(Dataset excerpts)

----------------

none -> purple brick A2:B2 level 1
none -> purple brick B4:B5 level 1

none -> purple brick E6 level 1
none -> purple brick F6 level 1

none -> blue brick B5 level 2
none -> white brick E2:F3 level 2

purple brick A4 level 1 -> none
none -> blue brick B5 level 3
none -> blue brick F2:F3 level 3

----------------

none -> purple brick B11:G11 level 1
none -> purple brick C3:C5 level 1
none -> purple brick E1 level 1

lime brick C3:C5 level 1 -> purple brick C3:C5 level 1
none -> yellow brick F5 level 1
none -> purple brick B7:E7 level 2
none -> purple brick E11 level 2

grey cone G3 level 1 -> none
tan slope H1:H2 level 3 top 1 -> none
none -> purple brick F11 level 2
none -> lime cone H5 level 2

----------------

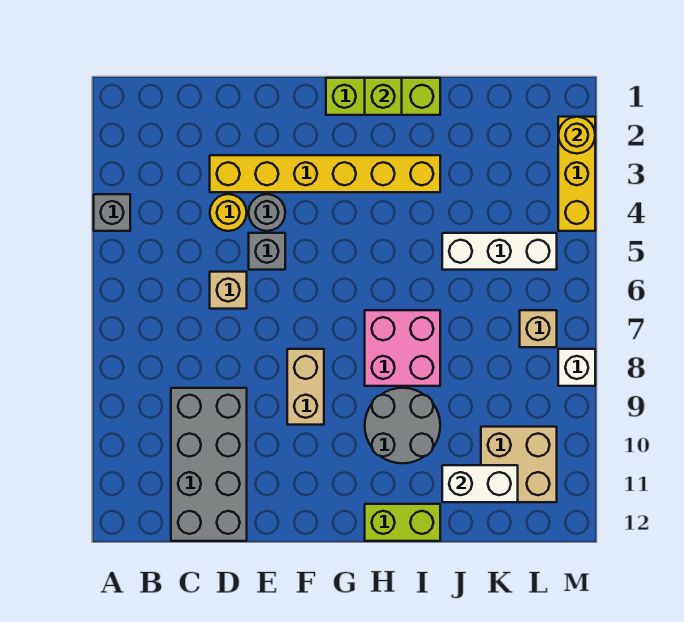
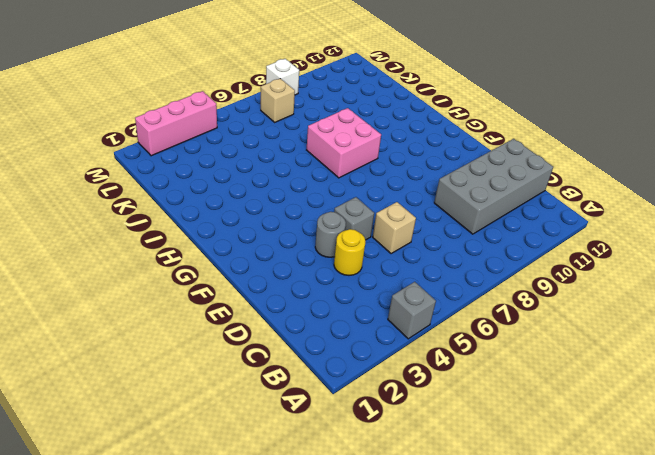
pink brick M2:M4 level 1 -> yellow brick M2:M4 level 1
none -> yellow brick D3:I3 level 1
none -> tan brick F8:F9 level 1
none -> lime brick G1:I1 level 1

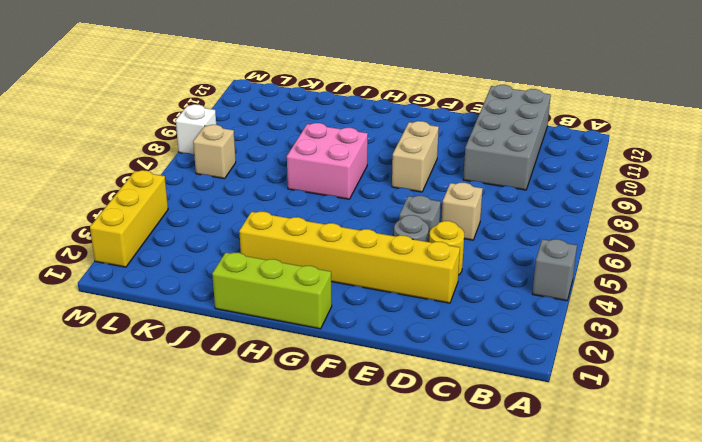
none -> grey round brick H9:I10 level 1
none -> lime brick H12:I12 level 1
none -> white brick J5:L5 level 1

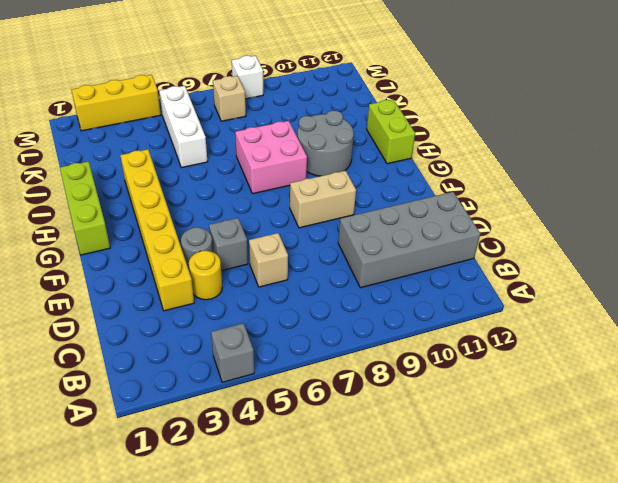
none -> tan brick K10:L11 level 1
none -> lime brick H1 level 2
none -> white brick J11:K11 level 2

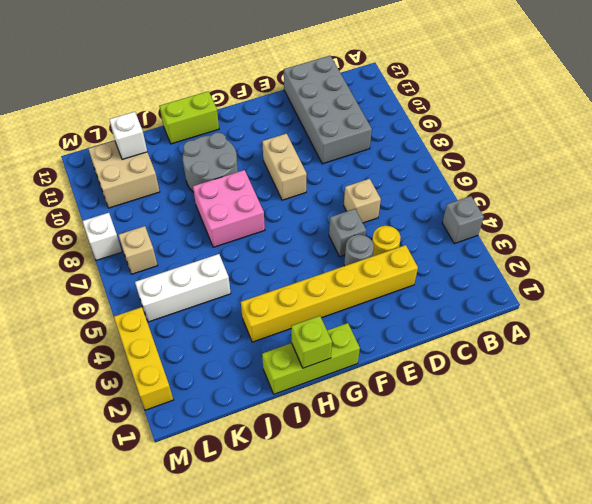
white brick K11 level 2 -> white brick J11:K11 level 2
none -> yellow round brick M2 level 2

----------------

Could you retype exactly the lines above, starting at the line that contains "none -> white brick E2:F3 level 2" and ending at the line that contains "none -> blue brick F2:F3 level 3", and nothing more?

none -> white brick E2:F3 level 2

purple brick A4 level 1 -> none
none -> blue brick B5 level 3
none -> blue brick F2:F3 level 3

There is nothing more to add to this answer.